* **WORK TASK**: One number is the whole answer: the tally of lines in the records below that contain "black".
◆ ◆ ◆ ◆ ◆
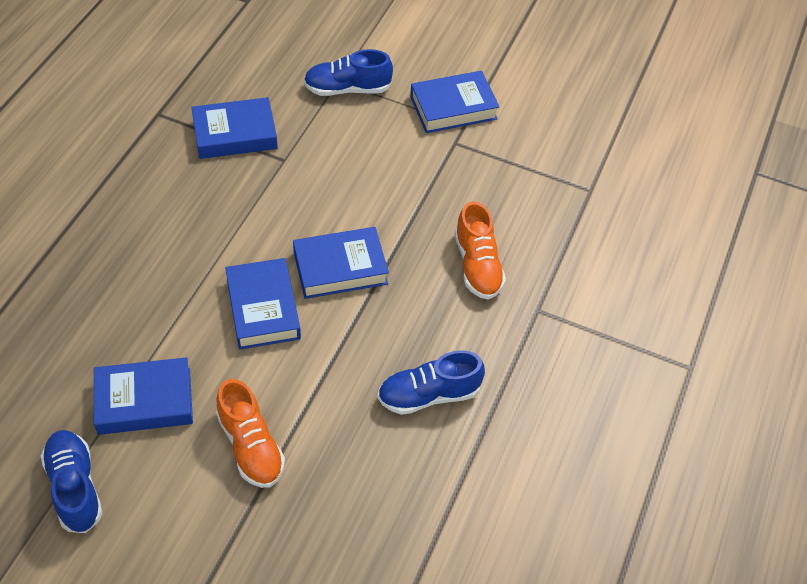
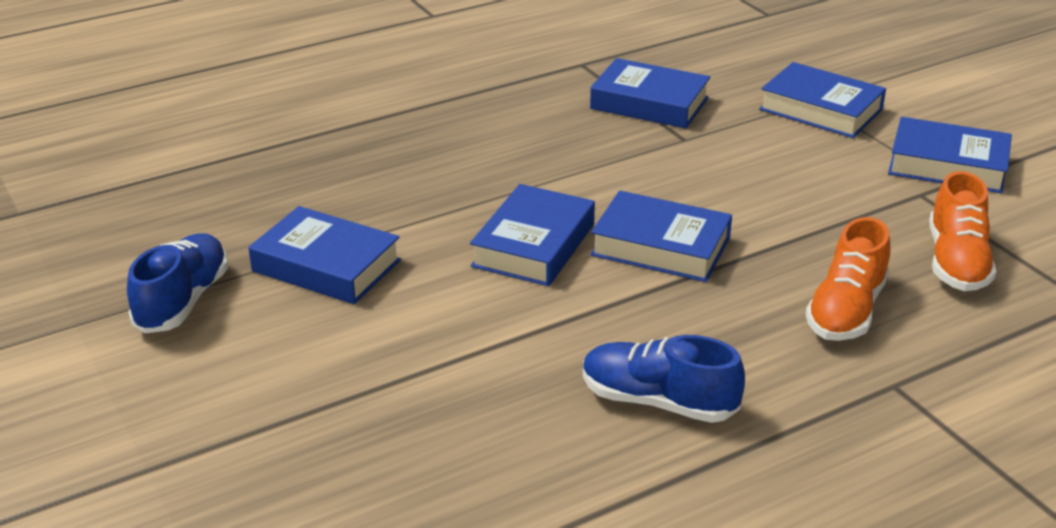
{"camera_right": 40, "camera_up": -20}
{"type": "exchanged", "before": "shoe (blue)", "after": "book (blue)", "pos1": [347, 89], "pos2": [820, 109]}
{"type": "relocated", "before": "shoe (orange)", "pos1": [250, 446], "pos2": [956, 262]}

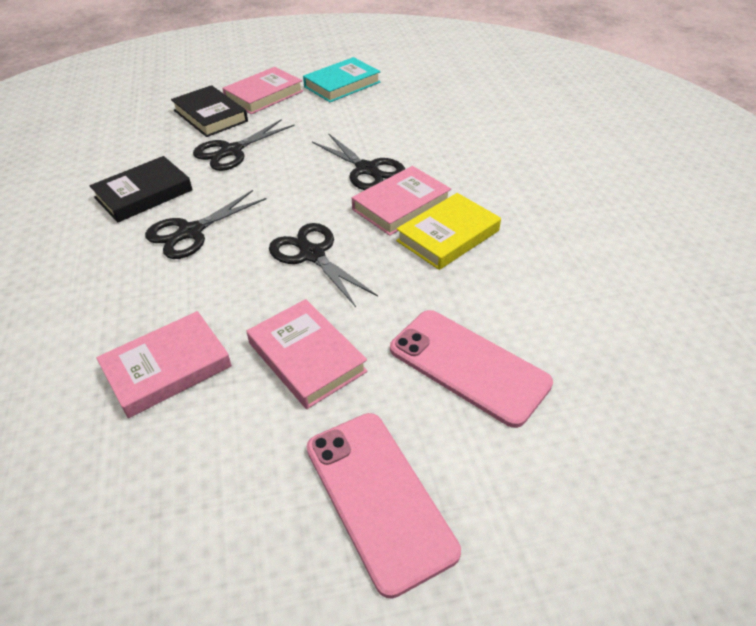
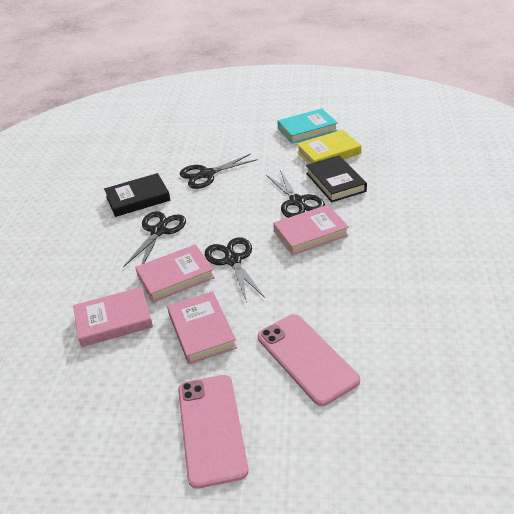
{"camera_right": 20, "camera_up": -5}
{"type": "spun", "before": "scissors (black)", "pos1": [190, 232], "pos2": [158, 231], "turn": 135}
{"type": "relocated", "before": "book (pink)", "pos1": [264, 95], "pos2": [175, 276]}
{"type": "relocated", "before": "book (yellow)", "pos1": [448, 236], "pos2": [328, 153]}
{"type": "relocated", "before": "book (black)", "pos1": [210, 116], "pos2": [335, 182]}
◆ ◆ ◆ ◆ ◆
* **RESULT OF THIS EXERCISE**: 2